**Aim of the exercise:** Scan the entries below for the word "tree" and copy every line in which it occurs.

━━━━━ Exercise inputs ━━━━━

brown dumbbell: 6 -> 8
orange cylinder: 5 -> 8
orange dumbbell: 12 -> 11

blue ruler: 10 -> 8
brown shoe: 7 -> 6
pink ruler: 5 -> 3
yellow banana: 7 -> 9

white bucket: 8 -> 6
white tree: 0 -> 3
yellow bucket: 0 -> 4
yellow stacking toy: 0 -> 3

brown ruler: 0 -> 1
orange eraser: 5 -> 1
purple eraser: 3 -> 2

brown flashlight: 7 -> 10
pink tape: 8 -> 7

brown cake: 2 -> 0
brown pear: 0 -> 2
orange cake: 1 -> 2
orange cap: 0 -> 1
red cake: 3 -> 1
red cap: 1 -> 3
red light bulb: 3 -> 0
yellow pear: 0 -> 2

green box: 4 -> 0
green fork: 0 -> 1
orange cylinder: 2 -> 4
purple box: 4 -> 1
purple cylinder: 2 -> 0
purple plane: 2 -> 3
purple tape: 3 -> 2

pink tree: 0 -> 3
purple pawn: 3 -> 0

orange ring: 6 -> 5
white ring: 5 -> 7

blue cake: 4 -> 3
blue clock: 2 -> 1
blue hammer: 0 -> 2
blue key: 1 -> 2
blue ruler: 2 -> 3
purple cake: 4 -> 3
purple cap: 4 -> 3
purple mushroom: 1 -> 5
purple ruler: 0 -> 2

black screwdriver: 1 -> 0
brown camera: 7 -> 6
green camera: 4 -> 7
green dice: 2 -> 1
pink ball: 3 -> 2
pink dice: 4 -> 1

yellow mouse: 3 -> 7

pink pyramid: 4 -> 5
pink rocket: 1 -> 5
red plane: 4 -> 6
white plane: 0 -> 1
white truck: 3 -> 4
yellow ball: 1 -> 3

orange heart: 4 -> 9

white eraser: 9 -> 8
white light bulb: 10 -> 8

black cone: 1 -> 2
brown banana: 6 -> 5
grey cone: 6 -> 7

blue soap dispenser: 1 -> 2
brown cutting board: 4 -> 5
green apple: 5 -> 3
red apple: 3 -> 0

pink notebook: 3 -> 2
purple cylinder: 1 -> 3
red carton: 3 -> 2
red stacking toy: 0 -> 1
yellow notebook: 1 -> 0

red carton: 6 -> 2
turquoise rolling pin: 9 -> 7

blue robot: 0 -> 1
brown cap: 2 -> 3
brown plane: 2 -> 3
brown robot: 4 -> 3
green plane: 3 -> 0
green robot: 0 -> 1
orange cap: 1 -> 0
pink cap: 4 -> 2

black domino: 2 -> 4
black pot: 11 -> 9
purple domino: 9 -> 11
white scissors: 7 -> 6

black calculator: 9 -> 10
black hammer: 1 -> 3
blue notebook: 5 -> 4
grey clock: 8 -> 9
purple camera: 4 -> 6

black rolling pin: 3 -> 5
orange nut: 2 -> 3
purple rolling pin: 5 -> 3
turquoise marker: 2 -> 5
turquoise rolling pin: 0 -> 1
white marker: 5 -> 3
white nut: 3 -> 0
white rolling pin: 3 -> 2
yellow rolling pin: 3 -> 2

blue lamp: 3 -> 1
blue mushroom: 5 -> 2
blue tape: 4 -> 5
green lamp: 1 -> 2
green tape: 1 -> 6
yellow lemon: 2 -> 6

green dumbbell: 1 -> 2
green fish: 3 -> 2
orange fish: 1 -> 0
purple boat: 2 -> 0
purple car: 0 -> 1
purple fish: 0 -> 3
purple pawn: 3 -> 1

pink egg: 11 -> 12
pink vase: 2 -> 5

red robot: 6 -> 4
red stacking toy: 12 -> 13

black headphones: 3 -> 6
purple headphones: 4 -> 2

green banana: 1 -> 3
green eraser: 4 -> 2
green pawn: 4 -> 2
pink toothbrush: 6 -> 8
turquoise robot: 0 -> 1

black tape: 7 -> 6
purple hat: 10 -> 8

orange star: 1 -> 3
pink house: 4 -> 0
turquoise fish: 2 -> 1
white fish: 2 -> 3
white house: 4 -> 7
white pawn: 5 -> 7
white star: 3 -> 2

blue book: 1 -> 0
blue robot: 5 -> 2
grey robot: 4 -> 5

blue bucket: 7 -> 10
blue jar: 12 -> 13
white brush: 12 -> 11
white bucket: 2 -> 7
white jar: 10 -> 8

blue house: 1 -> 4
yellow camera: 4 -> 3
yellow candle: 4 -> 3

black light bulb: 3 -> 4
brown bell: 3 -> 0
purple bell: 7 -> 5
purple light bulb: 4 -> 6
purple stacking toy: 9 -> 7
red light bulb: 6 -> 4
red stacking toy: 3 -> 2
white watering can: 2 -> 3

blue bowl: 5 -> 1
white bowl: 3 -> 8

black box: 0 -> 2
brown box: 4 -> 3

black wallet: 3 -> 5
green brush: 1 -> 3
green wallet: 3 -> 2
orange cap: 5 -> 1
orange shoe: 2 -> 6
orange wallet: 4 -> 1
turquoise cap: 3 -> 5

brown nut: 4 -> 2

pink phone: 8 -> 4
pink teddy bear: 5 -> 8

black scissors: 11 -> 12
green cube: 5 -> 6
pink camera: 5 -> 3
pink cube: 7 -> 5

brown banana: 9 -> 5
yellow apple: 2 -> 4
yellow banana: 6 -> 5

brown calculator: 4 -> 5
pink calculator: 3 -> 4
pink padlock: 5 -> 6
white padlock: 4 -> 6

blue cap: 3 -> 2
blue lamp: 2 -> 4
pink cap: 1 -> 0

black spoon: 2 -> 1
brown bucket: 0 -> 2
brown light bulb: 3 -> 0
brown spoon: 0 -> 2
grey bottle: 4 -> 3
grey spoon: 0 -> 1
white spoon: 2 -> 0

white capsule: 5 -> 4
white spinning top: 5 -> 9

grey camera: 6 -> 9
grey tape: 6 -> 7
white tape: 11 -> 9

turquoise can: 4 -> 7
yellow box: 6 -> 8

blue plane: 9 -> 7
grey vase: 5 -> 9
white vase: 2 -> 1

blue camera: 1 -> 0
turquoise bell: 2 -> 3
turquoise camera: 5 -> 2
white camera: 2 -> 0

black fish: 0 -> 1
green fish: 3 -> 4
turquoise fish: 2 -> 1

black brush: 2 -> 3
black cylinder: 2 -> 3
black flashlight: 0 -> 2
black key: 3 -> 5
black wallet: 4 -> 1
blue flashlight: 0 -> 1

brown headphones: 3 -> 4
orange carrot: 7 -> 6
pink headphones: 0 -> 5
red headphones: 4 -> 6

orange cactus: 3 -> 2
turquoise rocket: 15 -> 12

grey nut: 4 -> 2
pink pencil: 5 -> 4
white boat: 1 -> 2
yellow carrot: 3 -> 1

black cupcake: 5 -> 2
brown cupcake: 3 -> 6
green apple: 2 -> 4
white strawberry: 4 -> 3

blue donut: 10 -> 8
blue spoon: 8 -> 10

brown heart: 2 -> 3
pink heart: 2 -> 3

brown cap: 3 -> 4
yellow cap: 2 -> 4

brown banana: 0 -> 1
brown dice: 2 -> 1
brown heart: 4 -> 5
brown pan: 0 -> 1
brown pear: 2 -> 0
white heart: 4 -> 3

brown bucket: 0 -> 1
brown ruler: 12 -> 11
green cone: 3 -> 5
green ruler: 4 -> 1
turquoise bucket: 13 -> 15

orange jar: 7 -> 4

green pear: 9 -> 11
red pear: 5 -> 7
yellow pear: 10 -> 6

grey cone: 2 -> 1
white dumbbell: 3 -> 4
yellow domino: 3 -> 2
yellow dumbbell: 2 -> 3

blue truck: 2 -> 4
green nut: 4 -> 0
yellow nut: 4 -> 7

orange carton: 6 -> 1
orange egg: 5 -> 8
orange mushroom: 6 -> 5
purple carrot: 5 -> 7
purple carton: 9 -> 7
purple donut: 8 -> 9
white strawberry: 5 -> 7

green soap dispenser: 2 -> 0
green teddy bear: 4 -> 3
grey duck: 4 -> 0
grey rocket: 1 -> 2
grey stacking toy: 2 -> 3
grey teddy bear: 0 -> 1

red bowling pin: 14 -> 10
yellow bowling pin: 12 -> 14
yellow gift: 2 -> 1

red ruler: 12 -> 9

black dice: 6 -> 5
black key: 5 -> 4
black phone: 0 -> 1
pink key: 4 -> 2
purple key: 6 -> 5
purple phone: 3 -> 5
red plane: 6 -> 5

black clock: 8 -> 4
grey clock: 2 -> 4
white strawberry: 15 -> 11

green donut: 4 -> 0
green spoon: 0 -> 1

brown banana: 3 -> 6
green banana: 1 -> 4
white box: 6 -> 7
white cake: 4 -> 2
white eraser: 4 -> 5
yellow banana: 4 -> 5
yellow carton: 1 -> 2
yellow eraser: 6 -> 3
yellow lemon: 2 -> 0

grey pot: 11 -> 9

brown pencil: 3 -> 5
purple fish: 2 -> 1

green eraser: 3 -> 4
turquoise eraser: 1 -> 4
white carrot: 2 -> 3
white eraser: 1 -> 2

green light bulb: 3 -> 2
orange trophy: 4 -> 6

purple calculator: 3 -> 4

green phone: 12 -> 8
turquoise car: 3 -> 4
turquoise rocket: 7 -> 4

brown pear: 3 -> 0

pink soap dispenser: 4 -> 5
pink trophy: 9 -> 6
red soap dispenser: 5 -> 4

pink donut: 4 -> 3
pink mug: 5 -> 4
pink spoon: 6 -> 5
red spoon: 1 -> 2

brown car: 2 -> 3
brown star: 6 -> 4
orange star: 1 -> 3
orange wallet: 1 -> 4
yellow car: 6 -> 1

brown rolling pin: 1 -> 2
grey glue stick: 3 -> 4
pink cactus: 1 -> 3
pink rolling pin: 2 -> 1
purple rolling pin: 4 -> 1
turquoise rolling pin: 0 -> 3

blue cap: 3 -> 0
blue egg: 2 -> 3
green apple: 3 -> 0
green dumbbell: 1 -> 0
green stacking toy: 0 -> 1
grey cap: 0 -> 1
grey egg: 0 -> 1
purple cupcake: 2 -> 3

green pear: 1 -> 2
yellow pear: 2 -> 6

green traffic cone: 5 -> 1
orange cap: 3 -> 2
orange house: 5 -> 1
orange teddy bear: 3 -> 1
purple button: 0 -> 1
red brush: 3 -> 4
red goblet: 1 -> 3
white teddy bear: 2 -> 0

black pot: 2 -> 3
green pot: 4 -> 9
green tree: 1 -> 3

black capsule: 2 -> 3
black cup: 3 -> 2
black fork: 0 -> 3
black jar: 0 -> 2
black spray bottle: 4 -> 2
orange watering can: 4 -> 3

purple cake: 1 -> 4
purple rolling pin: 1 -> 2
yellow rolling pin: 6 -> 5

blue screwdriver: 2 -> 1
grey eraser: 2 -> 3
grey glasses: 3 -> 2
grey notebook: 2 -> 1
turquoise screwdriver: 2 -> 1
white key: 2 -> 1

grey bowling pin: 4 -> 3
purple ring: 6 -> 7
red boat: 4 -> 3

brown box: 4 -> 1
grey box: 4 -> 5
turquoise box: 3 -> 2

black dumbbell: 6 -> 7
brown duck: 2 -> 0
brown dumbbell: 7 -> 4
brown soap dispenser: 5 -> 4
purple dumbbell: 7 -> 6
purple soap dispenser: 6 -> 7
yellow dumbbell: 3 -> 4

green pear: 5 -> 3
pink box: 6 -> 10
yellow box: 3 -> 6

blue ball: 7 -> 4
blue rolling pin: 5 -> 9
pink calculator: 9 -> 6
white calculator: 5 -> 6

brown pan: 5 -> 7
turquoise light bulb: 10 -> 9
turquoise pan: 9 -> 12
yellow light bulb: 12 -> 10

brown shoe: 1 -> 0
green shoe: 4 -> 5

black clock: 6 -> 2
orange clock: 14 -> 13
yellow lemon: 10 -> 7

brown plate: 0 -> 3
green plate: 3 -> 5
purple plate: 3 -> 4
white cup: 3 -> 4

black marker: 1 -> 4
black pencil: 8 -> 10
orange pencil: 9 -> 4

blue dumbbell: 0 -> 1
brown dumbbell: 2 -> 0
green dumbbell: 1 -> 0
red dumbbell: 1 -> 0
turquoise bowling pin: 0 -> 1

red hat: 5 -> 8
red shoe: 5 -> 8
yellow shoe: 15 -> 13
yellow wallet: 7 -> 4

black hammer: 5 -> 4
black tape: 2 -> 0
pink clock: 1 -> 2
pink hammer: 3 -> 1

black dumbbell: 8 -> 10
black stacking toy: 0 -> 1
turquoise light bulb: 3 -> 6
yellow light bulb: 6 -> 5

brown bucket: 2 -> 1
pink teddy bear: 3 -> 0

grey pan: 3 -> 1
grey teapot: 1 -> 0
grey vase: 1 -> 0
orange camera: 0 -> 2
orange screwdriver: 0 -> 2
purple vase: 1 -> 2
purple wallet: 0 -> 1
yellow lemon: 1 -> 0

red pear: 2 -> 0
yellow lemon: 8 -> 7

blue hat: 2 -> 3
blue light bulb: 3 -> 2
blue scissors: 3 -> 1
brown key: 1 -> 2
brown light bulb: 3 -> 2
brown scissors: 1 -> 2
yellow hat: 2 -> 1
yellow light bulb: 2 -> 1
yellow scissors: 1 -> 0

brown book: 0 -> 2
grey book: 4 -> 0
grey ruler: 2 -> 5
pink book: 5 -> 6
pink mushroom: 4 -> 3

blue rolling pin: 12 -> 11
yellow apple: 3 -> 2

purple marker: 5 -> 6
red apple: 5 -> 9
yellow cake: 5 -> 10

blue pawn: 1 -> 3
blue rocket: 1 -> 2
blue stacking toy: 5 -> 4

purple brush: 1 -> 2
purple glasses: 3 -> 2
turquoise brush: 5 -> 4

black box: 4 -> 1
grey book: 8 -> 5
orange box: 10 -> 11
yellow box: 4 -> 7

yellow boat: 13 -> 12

━━━━━

**Written response:**
white tree: 0 -> 3
pink tree: 0 -> 3
green tree: 1 -> 3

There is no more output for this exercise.